Assignment: Go through the lines below and tally those containing the string "domino". Respond with the number only.

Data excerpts
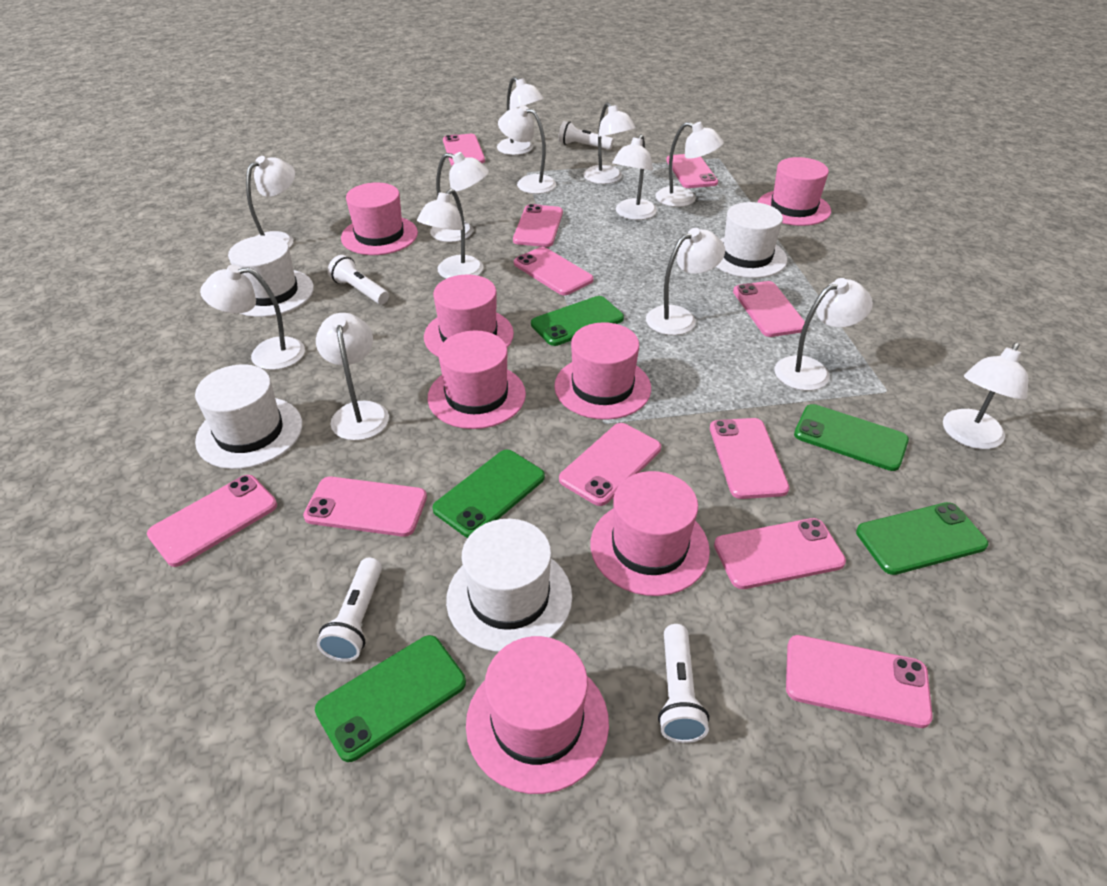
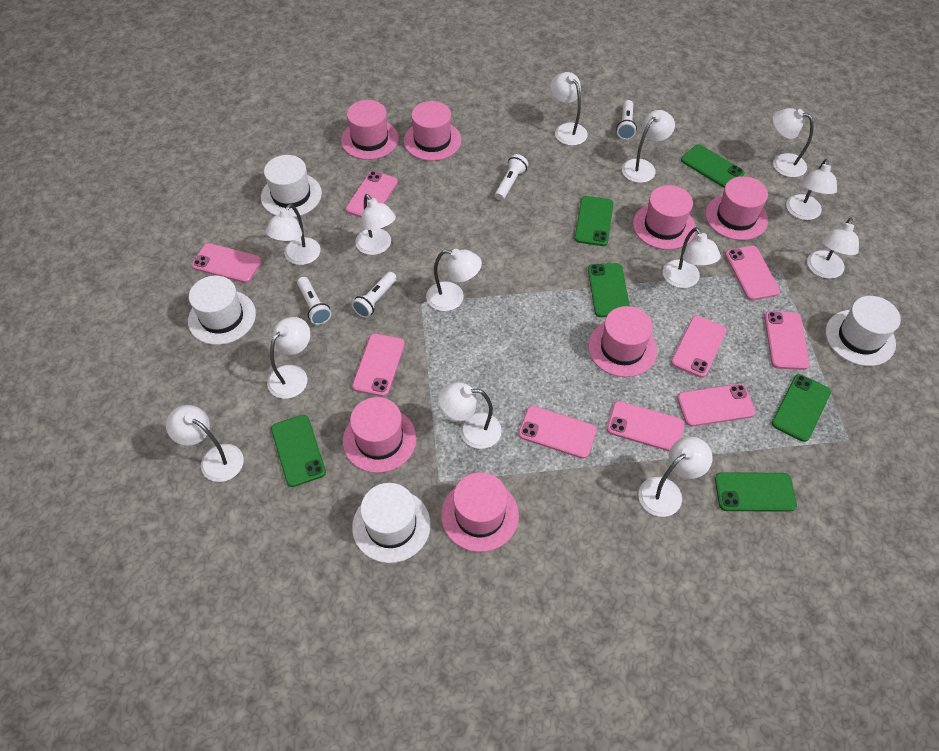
green phone: 5 -> 6
pink phone: 11 -> 9

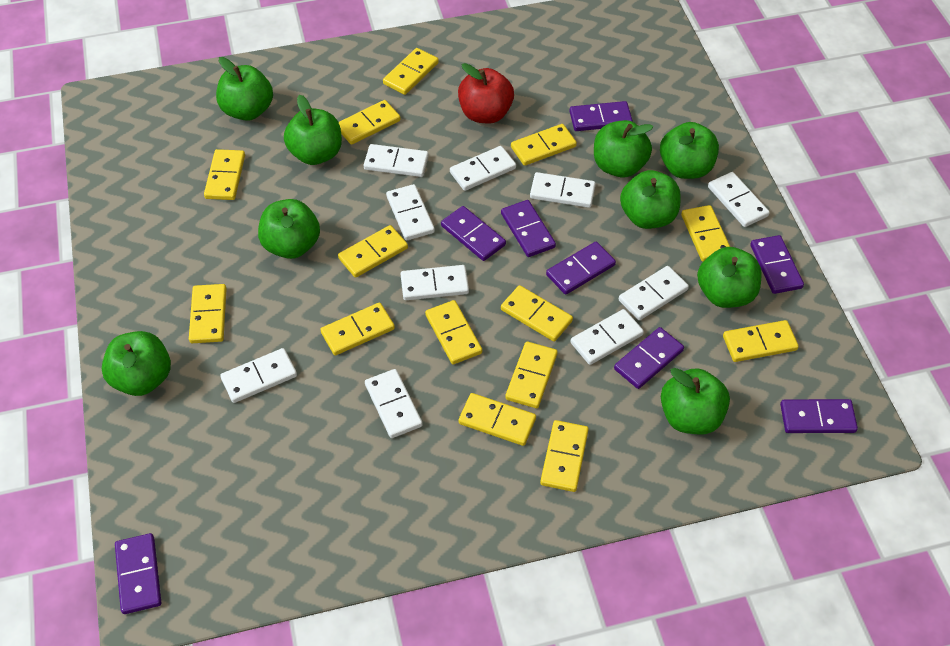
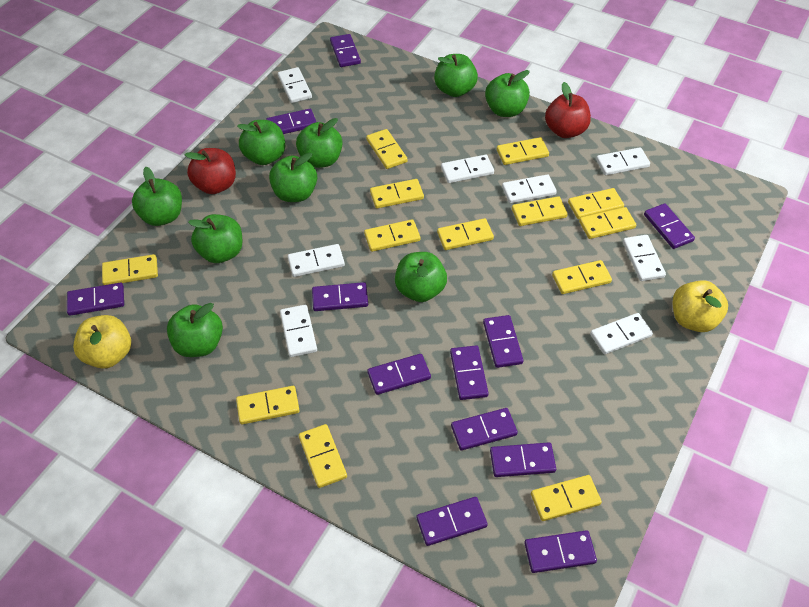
purple domino: 8 -> 12
red apple: 1 -> 2
white domino: 10 -> 8
yellow apple: 0 -> 2
yellow domino: 14 -> 13

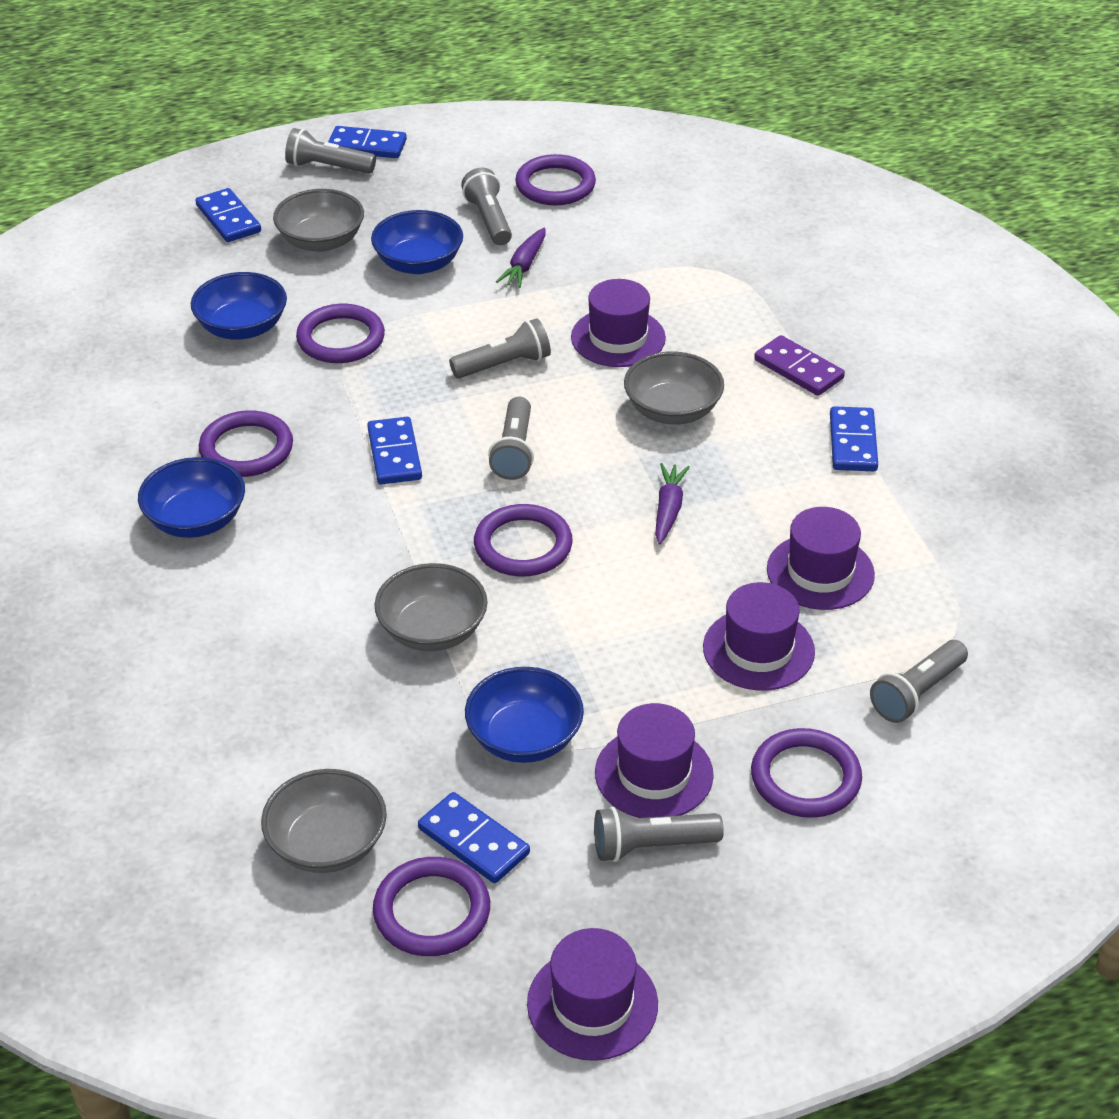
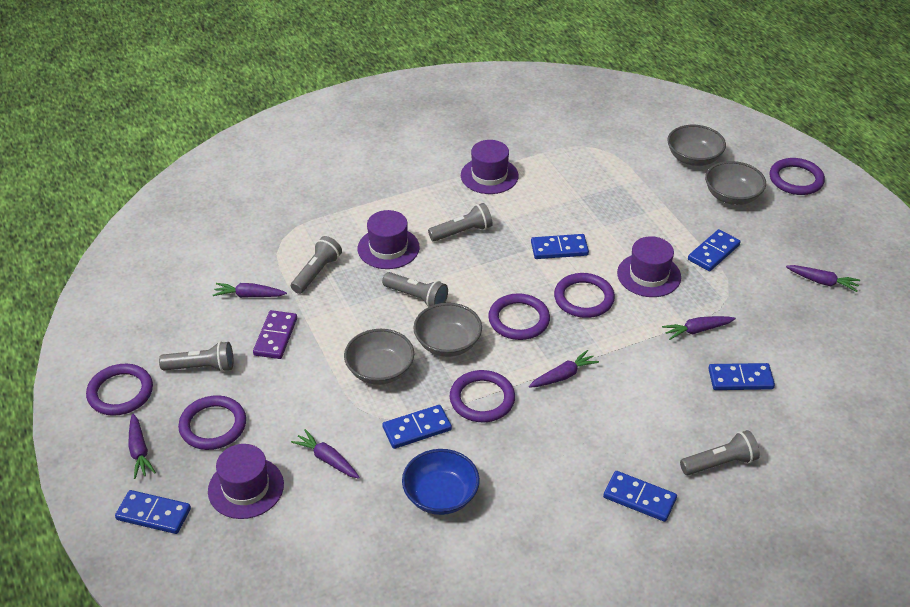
blue bowl: 4 -> 1
blue domino: 5 -> 6
grey flashlight: 6 -> 5
purple carrot: 2 -> 6
purple hat: 5 -> 4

Finished exercise: 4